== Segment start ==

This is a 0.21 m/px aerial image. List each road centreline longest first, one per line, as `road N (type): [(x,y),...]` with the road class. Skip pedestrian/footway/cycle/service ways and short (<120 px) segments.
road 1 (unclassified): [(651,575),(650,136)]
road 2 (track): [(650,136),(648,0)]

== Segment end ==

Every line of the material above should be repeated exactly.

This is a 0.21 m/px aerial image. List each road centreline longest first, one per line, as `road N (type): [(x,y),...]` with the road class. Skip pedestrian/footway/cycle/service ways and short (<120 px) segments.
road 1 (unclassified): [(651,575),(650,136)]
road 2 (track): [(650,136),(648,0)]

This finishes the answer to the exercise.